Instructions for the task:
Everything from the line containing "none -> grey brick C8:C10 level 1" through the last line of the material below is to be copied exactly, ends included.

== Segment start ==

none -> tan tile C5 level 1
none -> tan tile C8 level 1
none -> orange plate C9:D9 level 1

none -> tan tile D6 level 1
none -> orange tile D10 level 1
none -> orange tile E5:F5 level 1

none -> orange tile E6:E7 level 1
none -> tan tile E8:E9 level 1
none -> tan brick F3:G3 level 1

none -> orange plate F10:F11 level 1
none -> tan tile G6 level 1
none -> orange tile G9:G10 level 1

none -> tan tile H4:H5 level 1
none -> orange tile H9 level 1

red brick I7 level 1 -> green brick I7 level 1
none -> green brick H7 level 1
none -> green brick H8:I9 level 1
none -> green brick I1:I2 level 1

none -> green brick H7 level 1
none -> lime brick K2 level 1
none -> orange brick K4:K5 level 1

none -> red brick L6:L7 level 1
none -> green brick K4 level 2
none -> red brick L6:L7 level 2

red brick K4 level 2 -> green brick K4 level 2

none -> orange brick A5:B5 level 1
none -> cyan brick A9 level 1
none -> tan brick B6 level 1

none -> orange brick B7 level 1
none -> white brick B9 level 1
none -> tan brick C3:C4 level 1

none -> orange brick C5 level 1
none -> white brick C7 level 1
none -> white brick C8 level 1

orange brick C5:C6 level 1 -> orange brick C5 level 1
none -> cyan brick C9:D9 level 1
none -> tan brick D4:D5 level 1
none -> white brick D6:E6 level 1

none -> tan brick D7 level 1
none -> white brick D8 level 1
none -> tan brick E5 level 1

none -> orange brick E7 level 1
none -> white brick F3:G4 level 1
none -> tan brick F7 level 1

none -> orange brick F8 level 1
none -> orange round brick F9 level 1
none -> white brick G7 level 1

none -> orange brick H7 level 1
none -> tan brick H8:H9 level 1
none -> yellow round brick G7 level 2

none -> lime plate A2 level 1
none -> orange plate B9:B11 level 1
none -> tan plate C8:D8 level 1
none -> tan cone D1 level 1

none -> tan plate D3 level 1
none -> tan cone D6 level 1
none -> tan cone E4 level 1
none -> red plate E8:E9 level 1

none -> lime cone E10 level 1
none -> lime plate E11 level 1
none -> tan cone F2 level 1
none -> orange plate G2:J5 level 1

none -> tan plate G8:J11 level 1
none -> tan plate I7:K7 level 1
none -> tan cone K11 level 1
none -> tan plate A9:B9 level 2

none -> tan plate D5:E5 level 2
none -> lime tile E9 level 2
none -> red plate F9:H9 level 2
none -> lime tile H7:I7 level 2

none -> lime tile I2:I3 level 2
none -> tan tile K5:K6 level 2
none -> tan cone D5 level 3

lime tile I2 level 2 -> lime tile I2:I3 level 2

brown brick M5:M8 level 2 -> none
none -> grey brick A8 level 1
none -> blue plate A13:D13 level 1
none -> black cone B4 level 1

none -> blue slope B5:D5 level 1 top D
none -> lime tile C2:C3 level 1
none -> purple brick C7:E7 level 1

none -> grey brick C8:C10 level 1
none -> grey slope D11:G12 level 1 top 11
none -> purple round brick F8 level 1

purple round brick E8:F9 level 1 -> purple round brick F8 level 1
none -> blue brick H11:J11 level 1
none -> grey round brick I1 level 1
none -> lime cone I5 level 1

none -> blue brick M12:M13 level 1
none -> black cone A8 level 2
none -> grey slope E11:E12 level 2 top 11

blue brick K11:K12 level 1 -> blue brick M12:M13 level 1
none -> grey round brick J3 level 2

== Segment end ==

Exercise answer:
none -> grey brick C8:C10 level 1
none -> grey slope D11:G12 level 1 top 11
none -> purple round brick F8 level 1

purple round brick E8:F9 level 1 -> purple round brick F8 level 1
none -> blue brick H11:J11 level 1
none -> grey round brick I1 level 1
none -> lime cone I5 level 1

none -> blue brick M12:M13 level 1
none -> black cone A8 level 2
none -> grey slope E11:E12 level 2 top 11

blue brick K11:K12 level 1 -> blue brick M12:M13 level 1
none -> grey round brick J3 level 2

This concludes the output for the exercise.